→ **What is being asked**: Below is a block of entries; repeat exactly the lines starting at the line that contains "brown banana: 5 -> 2" and ending at the line that contains "green mushroom: 0 -> 1", both included.

→ **Supplied information**:
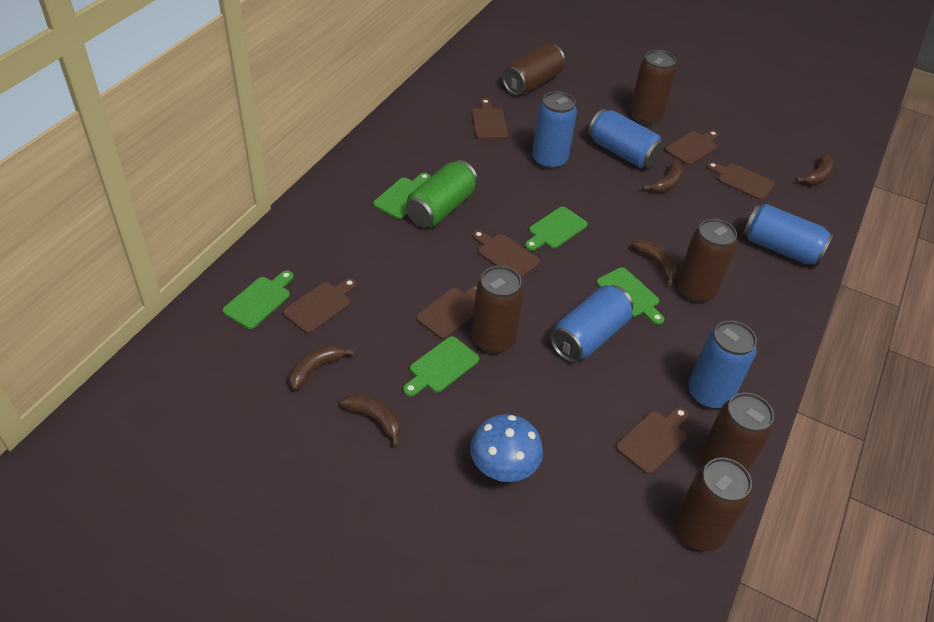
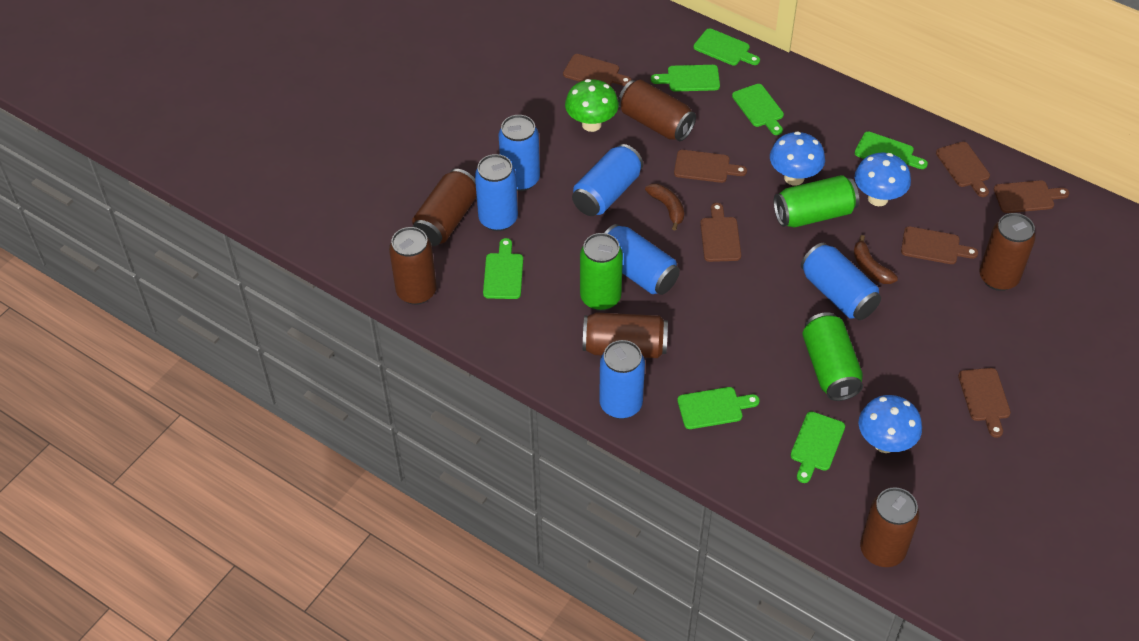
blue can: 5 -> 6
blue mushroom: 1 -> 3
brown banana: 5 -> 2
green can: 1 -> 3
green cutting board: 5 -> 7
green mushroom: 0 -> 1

---

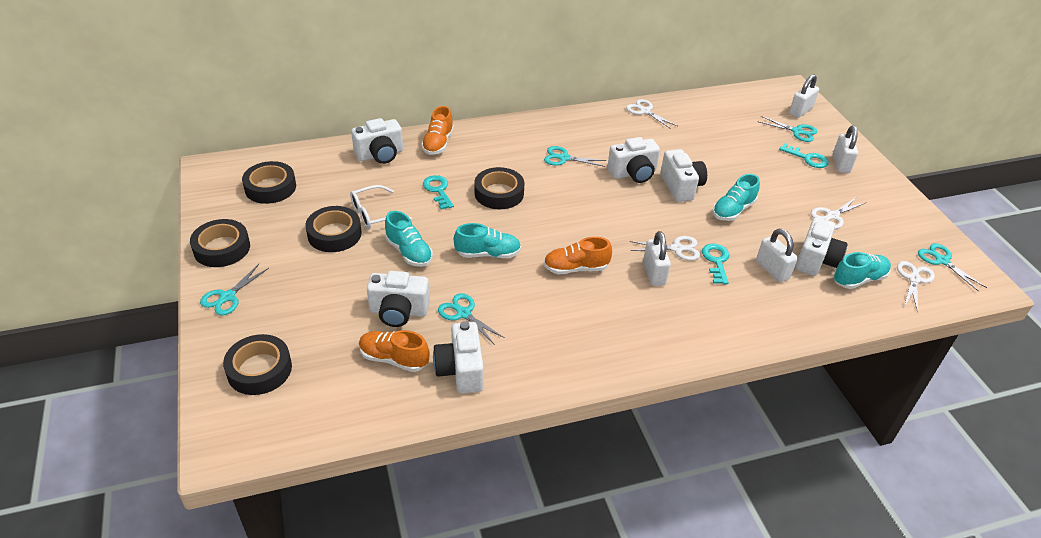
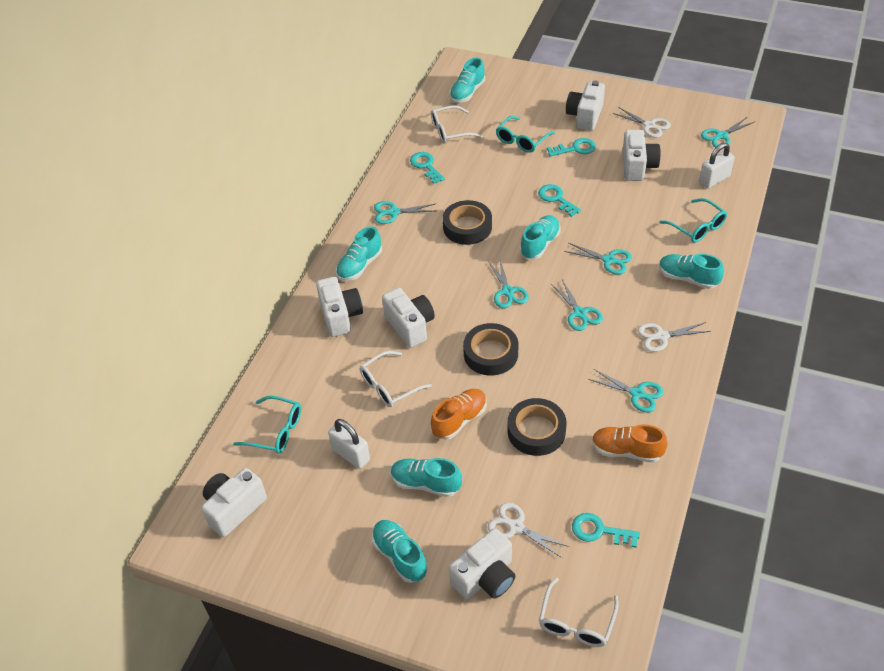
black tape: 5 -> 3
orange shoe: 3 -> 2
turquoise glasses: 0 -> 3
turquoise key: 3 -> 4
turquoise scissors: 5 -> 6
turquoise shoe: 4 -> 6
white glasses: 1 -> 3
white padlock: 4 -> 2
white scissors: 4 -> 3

→ **Output for this task**:
brown banana: 5 -> 2
green can: 1 -> 3
green cutting board: 5 -> 7
green mushroom: 0 -> 1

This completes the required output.